PROBLEM
Copy out the data below from the line containing "purple plate D1:D2" to the line containing "pink round brick G3", both lines included, with all images left out.

EXTRACTED MATERIAL
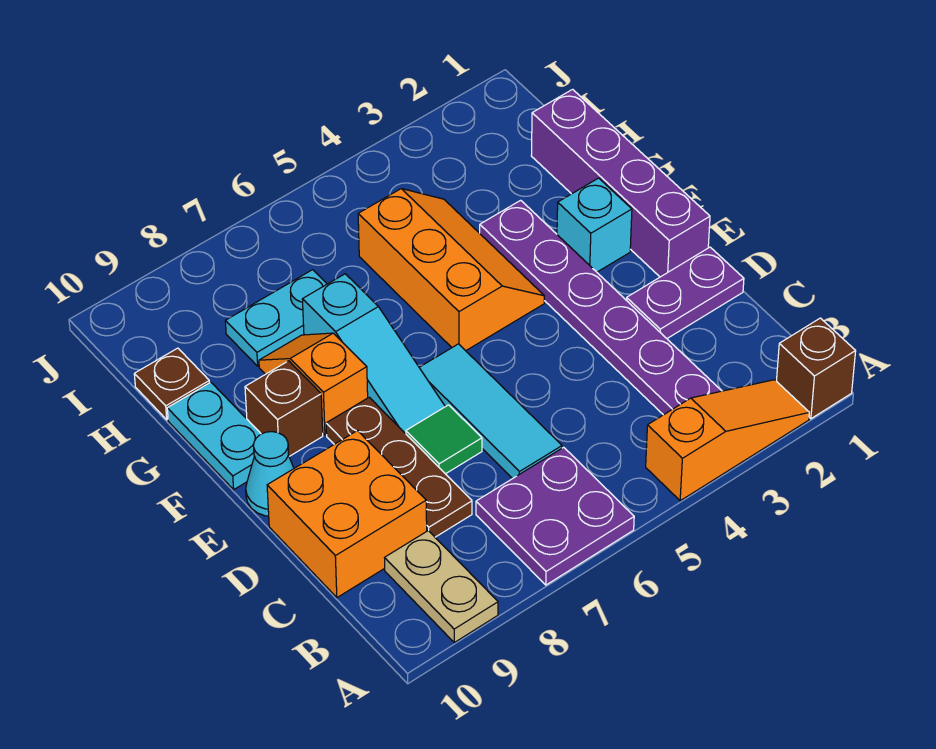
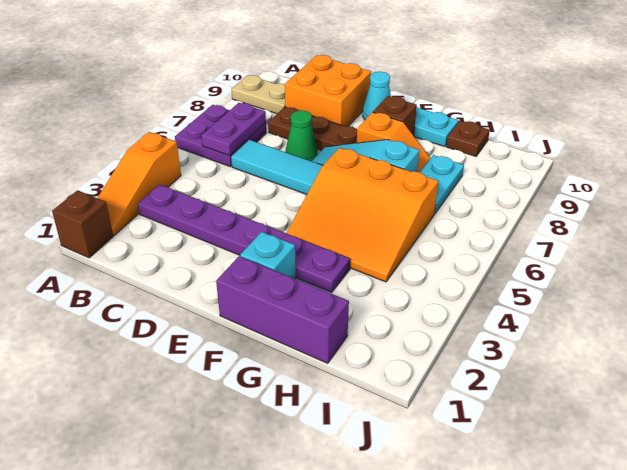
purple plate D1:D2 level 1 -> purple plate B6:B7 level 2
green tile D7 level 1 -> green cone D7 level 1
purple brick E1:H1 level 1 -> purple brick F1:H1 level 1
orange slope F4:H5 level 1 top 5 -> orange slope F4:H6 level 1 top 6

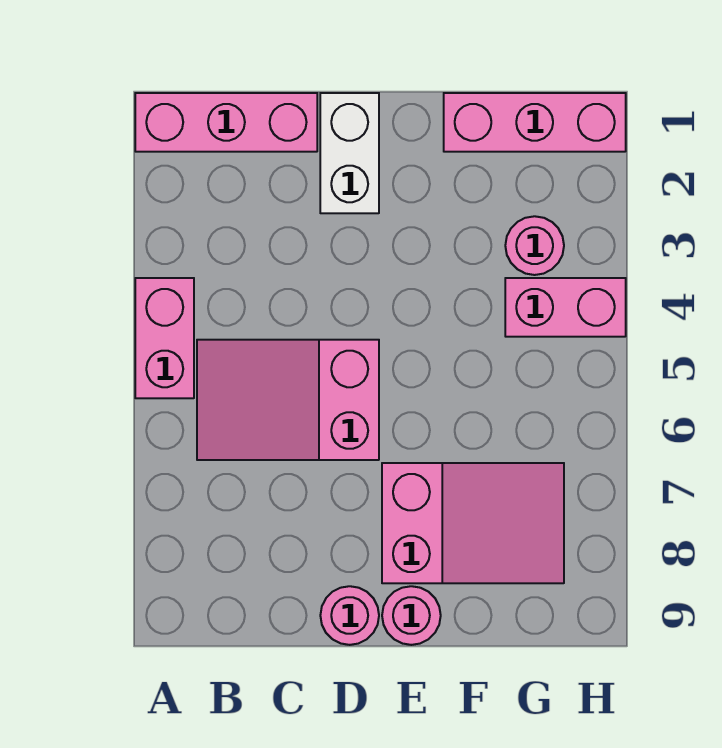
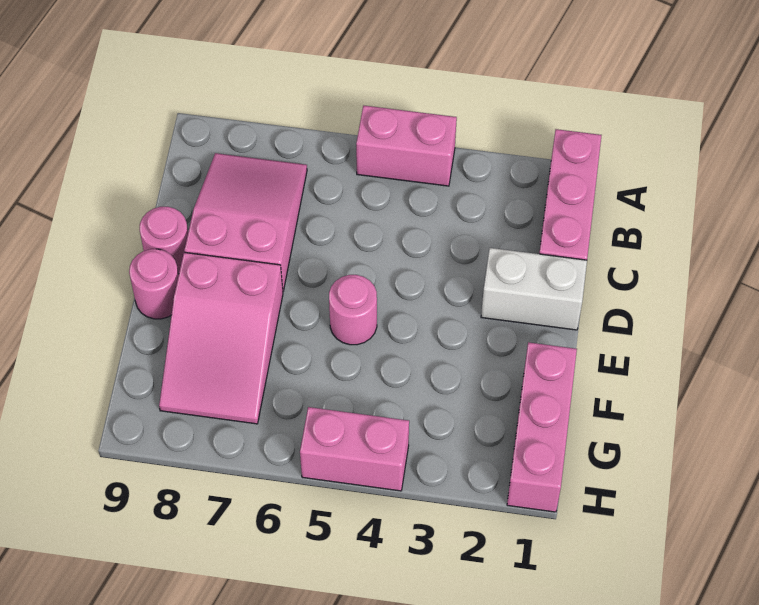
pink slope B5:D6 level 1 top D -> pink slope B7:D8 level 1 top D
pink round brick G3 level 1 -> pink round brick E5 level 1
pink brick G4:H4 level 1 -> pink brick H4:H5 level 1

---

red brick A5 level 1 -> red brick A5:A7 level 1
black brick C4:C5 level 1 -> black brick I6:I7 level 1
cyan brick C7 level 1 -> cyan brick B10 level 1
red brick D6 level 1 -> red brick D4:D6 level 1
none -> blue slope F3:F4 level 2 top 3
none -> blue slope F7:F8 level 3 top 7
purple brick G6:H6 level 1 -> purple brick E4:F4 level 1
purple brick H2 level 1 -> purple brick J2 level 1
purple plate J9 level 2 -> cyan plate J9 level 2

RESPONSE TO THIS TASK
purple plate D1:D2 level 1 -> purple plate B6:B7 level 2
green tile D7 level 1 -> green cone D7 level 1
purple brick E1:H1 level 1 -> purple brick F1:H1 level 1
orange slope F4:H5 level 1 top 5 -> orange slope F4:H6 level 1 top 6

pink slope B5:D6 level 1 top D -> pink slope B7:D8 level 1 top D
pink round brick G3 level 1 -> pink round brick E5 level 1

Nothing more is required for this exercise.